- _DATA SECTION_
※

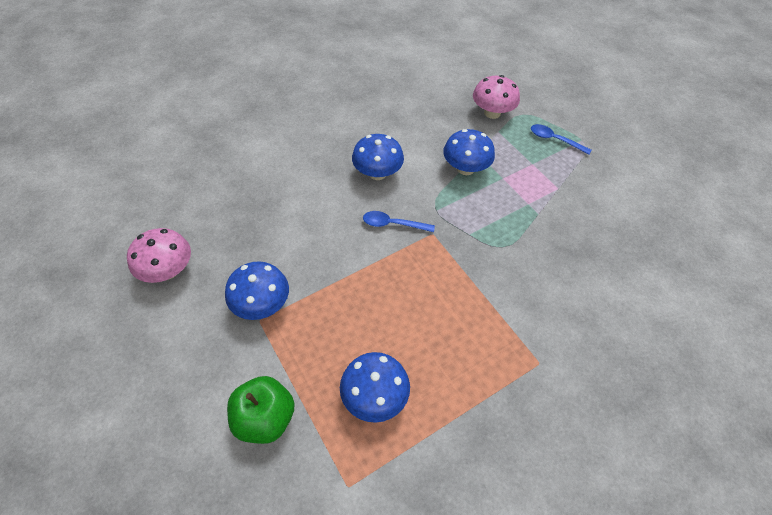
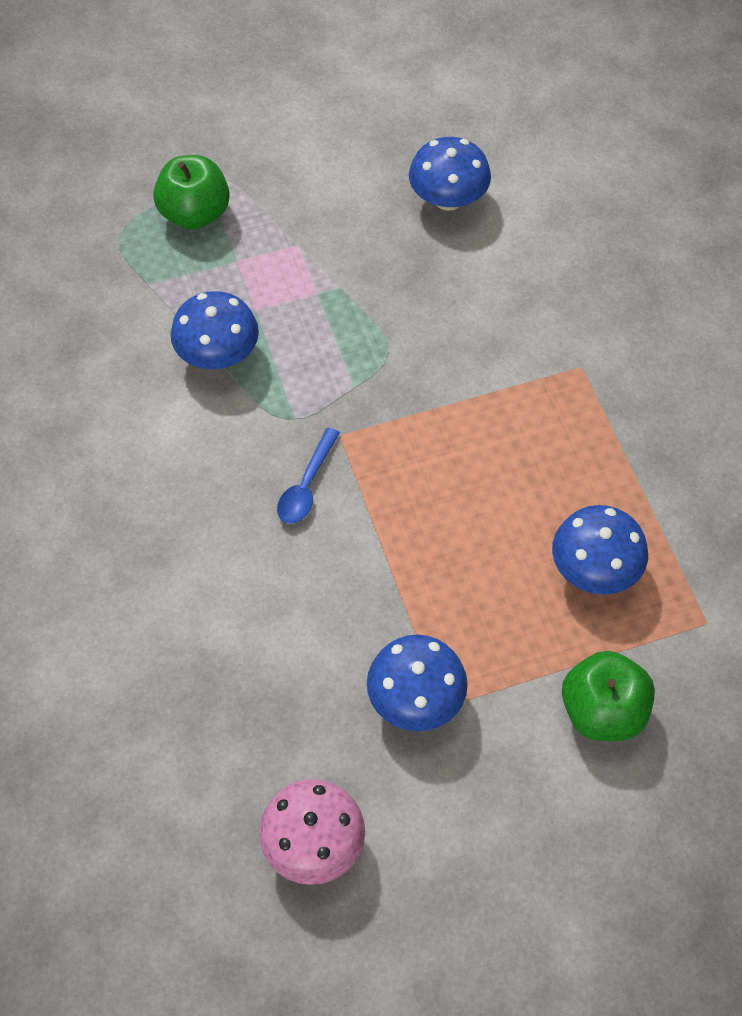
camera: 75 degrees left, 5 degrees up
(377, 173) = (187, 485): blue mushroom -> blue mushroom (448, 199)
(492, 113) = (100, 279): pink mushroom -> none
(554, 140) = (195, 214): blue spoon -> green apple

※

- _WHAT THE TASK ASKS_
An exact printout of the listing is needed, minus any pictures it contains.

- _OUTPUT FOR THIS EXERCISE_
camera: 75 degrees left, 5 degrees up
(377, 173) = (187, 485): blue mushroom -> blue mushroom (448, 199)
(492, 113) = (100, 279): pink mushroom -> none
(554, 140) = (195, 214): blue spoon -> green apple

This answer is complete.